◆ Data shown

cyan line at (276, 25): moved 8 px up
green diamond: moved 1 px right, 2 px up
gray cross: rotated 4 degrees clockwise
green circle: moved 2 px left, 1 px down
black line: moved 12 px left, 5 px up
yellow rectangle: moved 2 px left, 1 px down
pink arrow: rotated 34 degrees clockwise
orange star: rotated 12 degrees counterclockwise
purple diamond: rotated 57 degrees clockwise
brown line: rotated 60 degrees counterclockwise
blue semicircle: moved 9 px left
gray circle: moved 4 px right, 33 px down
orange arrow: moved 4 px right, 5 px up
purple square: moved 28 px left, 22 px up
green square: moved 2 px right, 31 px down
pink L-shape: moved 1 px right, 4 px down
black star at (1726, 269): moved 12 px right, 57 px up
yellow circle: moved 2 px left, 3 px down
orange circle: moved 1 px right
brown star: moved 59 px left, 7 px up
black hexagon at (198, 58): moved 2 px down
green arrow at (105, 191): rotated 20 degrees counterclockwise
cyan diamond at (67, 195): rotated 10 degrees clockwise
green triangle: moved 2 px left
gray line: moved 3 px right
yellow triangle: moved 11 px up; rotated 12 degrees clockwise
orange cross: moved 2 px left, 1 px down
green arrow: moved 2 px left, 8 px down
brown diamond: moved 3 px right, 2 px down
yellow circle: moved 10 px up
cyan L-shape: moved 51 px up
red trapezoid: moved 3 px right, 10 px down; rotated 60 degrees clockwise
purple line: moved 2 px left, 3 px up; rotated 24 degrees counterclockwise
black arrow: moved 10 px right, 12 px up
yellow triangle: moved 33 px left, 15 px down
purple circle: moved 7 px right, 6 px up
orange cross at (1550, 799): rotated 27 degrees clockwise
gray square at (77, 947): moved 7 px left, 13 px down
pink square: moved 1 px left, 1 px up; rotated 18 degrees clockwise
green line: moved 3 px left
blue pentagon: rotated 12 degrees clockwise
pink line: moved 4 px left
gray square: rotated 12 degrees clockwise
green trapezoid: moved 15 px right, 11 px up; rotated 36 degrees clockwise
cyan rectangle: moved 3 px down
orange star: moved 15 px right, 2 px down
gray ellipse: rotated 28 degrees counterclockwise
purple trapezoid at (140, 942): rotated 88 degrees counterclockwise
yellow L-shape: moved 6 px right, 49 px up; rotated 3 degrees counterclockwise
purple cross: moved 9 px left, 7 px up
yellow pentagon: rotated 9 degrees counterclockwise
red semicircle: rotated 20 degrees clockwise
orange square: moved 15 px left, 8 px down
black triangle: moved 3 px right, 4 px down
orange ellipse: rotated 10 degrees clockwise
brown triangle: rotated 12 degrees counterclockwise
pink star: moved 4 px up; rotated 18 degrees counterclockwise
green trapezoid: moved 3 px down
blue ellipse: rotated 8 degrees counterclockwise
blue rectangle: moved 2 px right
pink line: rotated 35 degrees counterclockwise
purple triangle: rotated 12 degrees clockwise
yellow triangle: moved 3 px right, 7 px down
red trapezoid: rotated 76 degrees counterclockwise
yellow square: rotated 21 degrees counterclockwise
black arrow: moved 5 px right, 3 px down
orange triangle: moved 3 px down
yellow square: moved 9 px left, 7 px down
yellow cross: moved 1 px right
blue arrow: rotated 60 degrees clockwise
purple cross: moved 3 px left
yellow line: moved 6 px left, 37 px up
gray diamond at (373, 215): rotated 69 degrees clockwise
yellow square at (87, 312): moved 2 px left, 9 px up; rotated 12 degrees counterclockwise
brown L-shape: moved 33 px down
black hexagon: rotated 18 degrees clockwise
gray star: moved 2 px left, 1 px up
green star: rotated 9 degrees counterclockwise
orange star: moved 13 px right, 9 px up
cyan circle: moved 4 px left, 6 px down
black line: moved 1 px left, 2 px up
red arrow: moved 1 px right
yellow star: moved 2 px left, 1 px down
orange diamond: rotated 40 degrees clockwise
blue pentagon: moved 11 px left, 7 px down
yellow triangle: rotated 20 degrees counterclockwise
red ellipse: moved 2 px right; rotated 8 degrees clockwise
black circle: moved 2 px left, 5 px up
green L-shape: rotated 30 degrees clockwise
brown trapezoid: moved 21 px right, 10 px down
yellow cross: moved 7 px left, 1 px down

◆ Exercise aim
Copy every item above word for word, keeping each line in its original order and changing nothing.

◆ Reply to the exercise
cyan line at (276, 25): moved 8 px up
green diamond: moved 1 px right, 2 px up
gray cross: rotated 4 degrees clockwise
green circle: moved 2 px left, 1 px down
black line: moved 12 px left, 5 px up
yellow rectangle: moved 2 px left, 1 px down
pink arrow: rotated 34 degrees clockwise
orange star: rotated 12 degrees counterclockwise
purple diamond: rotated 57 degrees clockwise
brown line: rotated 60 degrees counterclockwise
blue semicircle: moved 9 px left
gray circle: moved 4 px right, 33 px down
orange arrow: moved 4 px right, 5 px up
purple square: moved 28 px left, 22 px up
green square: moved 2 px right, 31 px down
pink L-shape: moved 1 px right, 4 px down
black star at (1726, 269): moved 12 px right, 57 px up
yellow circle: moved 2 px left, 3 px down
orange circle: moved 1 px right
brown star: moved 59 px left, 7 px up
black hexagon at (198, 58): moved 2 px down
green arrow at (105, 191): rotated 20 degrees counterclockwise
cyan diamond at (67, 195): rotated 10 degrees clockwise
green triangle: moved 2 px left
gray line: moved 3 px right
yellow triangle: moved 11 px up; rotated 12 degrees clockwise
orange cross: moved 2 px left, 1 px down
green arrow: moved 2 px left, 8 px down
brown diamond: moved 3 px right, 2 px down
yellow circle: moved 10 px up
cyan L-shape: moved 51 px up
red trapezoid: moved 3 px right, 10 px down; rotated 60 degrees clockwise
purple line: moved 2 px left, 3 px up; rotated 24 degrees counterclockwise
black arrow: moved 10 px right, 12 px up
yellow triangle: moved 33 px left, 15 px down
purple circle: moved 7 px right, 6 px up
orange cross at (1550, 799): rotated 27 degrees clockwise
gray square at (77, 947): moved 7 px left, 13 px down
pink square: moved 1 px left, 1 px up; rotated 18 degrees clockwise
green line: moved 3 px left
blue pentagon: rotated 12 degrees clockwise
pink line: moved 4 px left
gray square: rotated 12 degrees clockwise
green trapezoid: moved 15 px right, 11 px up; rotated 36 degrees clockwise
cyan rectangle: moved 3 px down
orange star: moved 15 px right, 2 px down
gray ellipse: rotated 28 degrees counterclockwise
purple trapezoid at (140, 942): rotated 88 degrees counterclockwise
yellow L-shape: moved 6 px right, 49 px up; rotated 3 degrees counterclockwise
purple cross: moved 9 px left, 7 px up
yellow pentagon: rotated 9 degrees counterclockwise
red semicircle: rotated 20 degrees clockwise
orange square: moved 15 px left, 8 px down
black triangle: moved 3 px right, 4 px down
orange ellipse: rotated 10 degrees clockwise
brown triangle: rotated 12 degrees counterclockwise
pink star: moved 4 px up; rotated 18 degrees counterclockwise
green trapezoid: moved 3 px down
blue ellipse: rotated 8 degrees counterclockwise
blue rectangle: moved 2 px right
pink line: rotated 35 degrees counterclockwise
purple triangle: rotated 12 degrees clockwise
yellow triangle: moved 3 px right, 7 px down
red trapezoid: rotated 76 degrees counterclockwise
yellow square: rotated 21 degrees counterclockwise
black arrow: moved 5 px right, 3 px down
orange triangle: moved 3 px down
yellow square: moved 9 px left, 7 px down
yellow cross: moved 1 px right
blue arrow: rotated 60 degrees clockwise
purple cross: moved 3 px left
yellow line: moved 6 px left, 37 px up
gray diamond at (373, 215): rotated 69 degrees clockwise
yellow square at (87, 312): moved 2 px left, 9 px up; rotated 12 degrees counterclockwise
brown L-shape: moved 33 px down
black hexagon: rotated 18 degrees clockwise
gray star: moved 2 px left, 1 px up
green star: rotated 9 degrees counterclockwise
orange star: moved 13 px right, 9 px up
cyan circle: moved 4 px left, 6 px down
black line: moved 1 px left, 2 px up
red arrow: moved 1 px right
yellow star: moved 2 px left, 1 px down
orange diamond: rotated 40 degrees clockwise
blue pentagon: moved 11 px left, 7 px down
yellow triangle: rotated 20 degrees counterclockwise
red ellipse: moved 2 px right; rotated 8 degrees clockwise
black circle: moved 2 px left, 5 px up
green L-shape: rotated 30 degrees clockwise
brown trapezoid: moved 21 px right, 10 px down
yellow cross: moved 7 px left, 1 px down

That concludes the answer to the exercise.